> [Task objective]:
Please report how many lines in the records below contain the word "degrees", giving only that number.

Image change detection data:
- - -

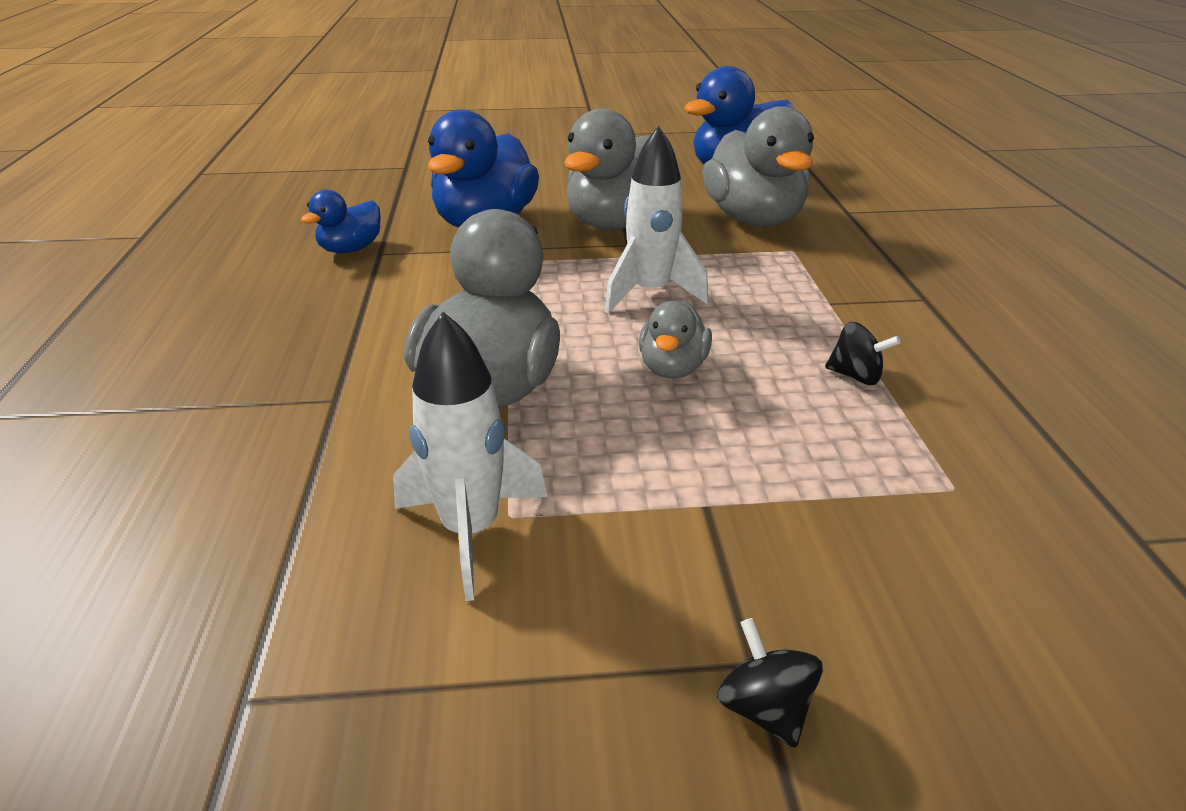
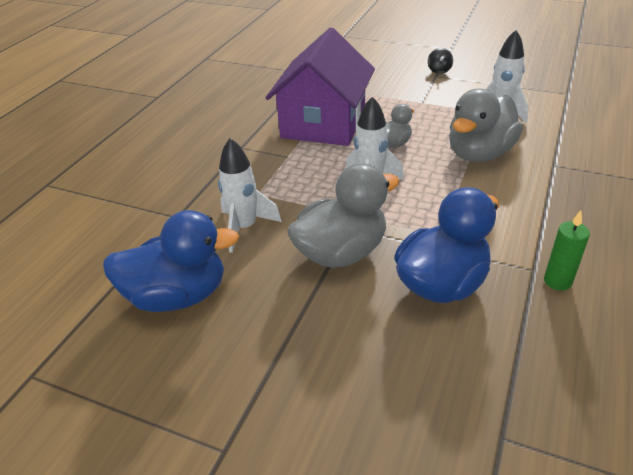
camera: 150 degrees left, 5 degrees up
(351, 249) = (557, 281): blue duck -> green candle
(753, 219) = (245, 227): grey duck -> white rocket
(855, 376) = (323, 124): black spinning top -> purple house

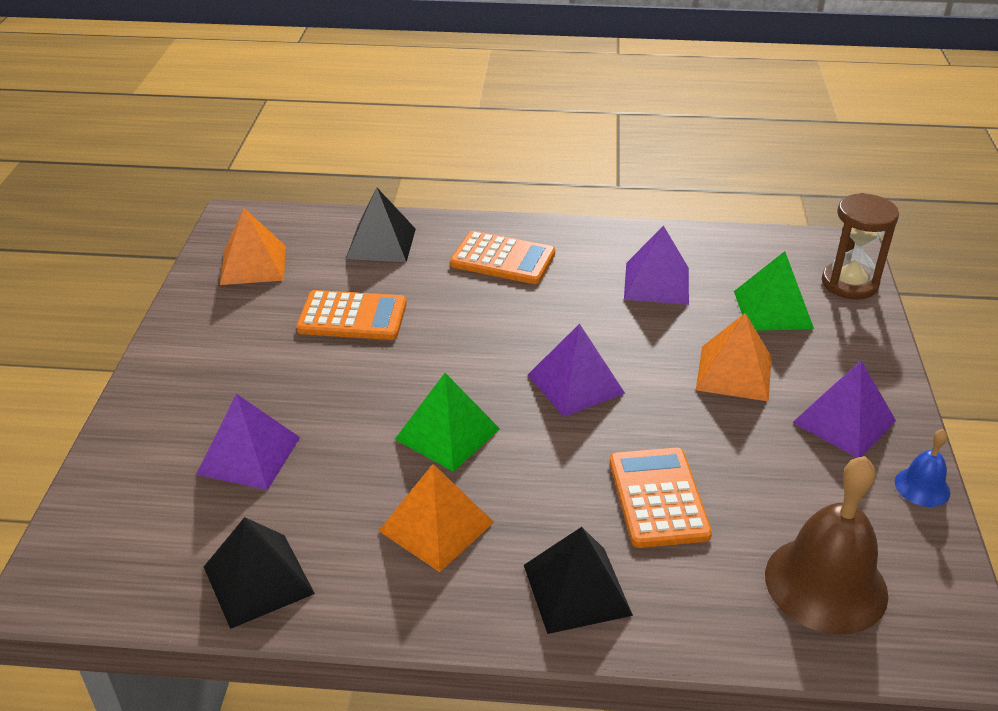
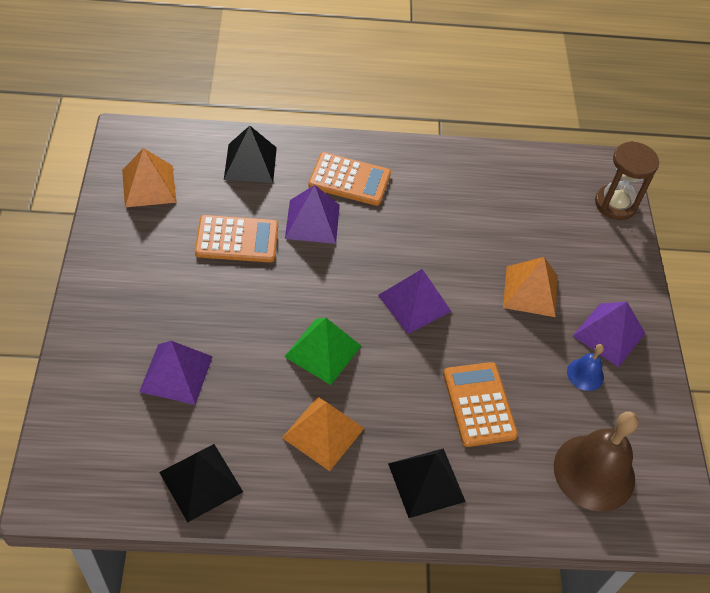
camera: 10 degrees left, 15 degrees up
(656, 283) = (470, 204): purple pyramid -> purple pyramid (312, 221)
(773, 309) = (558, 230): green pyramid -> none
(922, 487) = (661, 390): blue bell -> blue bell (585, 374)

- - -

> [Response to the task]:
2